Records
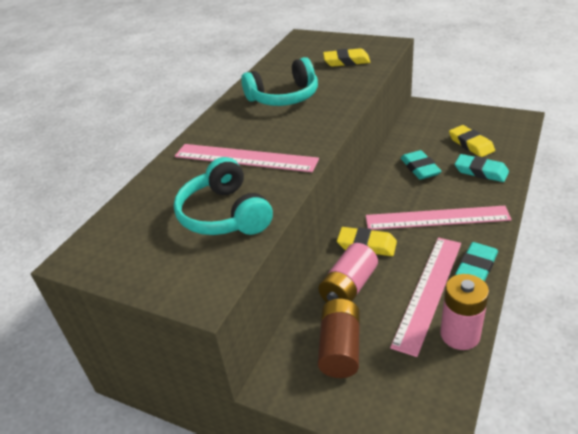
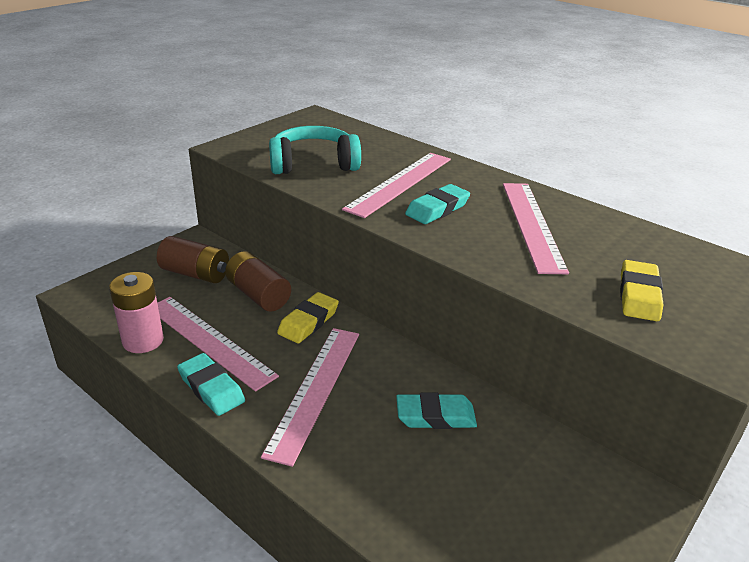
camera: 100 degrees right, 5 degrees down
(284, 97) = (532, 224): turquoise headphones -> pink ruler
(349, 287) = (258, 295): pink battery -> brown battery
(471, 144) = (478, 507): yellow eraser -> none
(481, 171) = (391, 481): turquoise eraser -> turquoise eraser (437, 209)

==

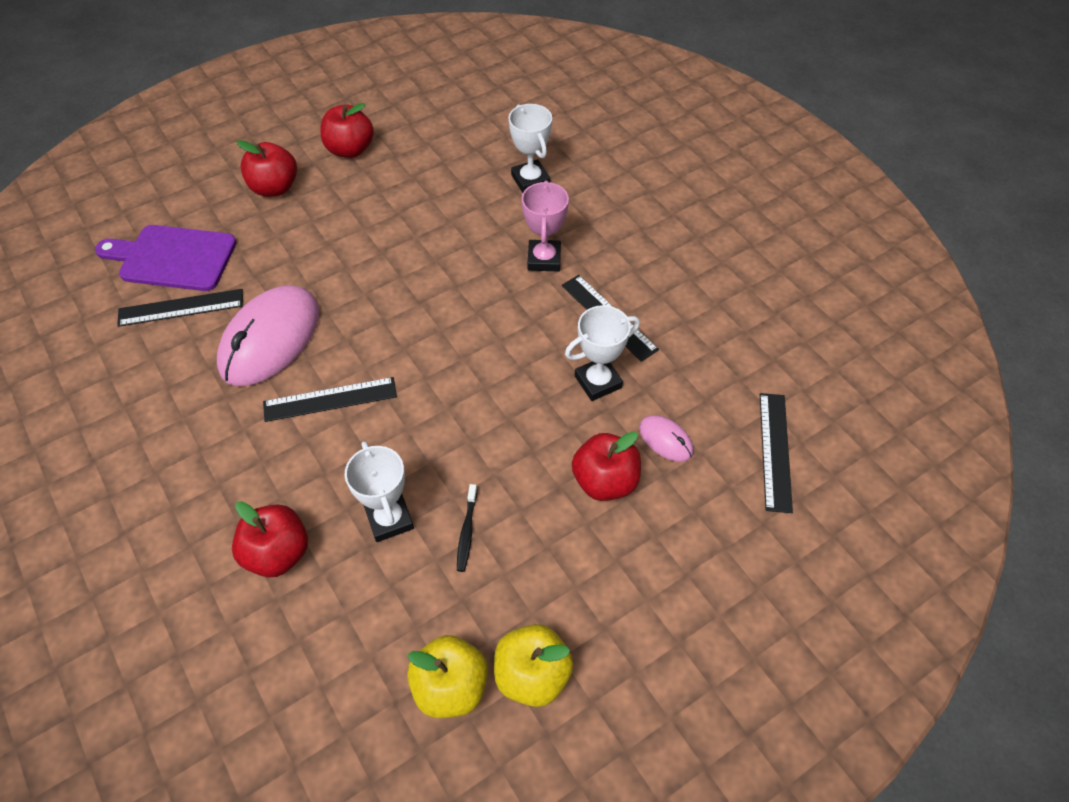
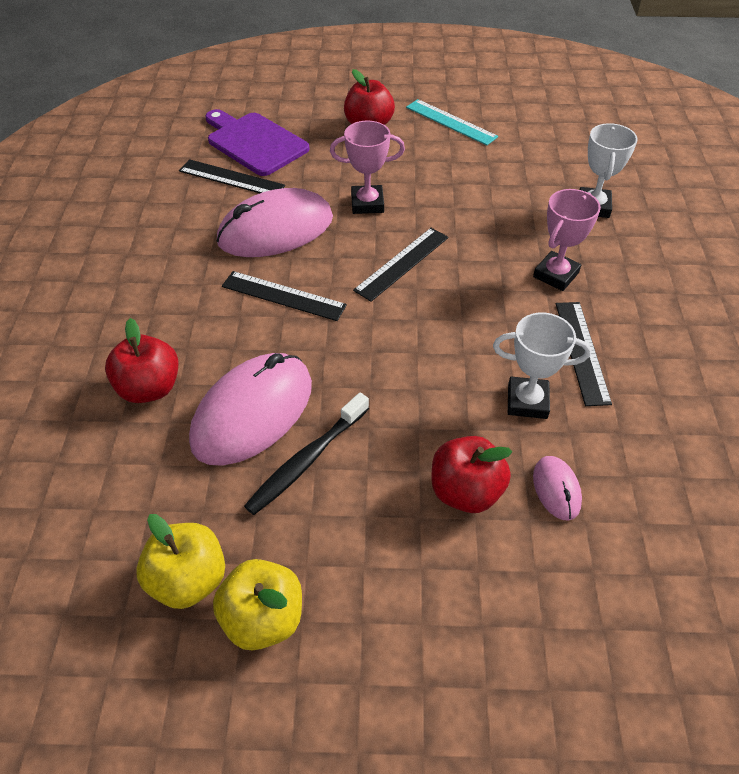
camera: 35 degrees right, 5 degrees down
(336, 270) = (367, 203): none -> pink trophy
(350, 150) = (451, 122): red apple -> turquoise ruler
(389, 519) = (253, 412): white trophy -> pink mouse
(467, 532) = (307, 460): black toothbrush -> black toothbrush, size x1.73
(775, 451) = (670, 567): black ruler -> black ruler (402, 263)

Brief
From the data above, return every line from the line that has "(284, 97) = (532, 224): turquoise" up to and including the line that has "(481, 171) = (391, 481): turquoise", exactly.

Written reply
(284, 97) = (532, 224): turquoise headphones -> pink ruler
(349, 287) = (258, 295): pink battery -> brown battery
(471, 144) = (478, 507): yellow eraser -> none
(481, 171) = (391, 481): turquoise eraser -> turquoise eraser (437, 209)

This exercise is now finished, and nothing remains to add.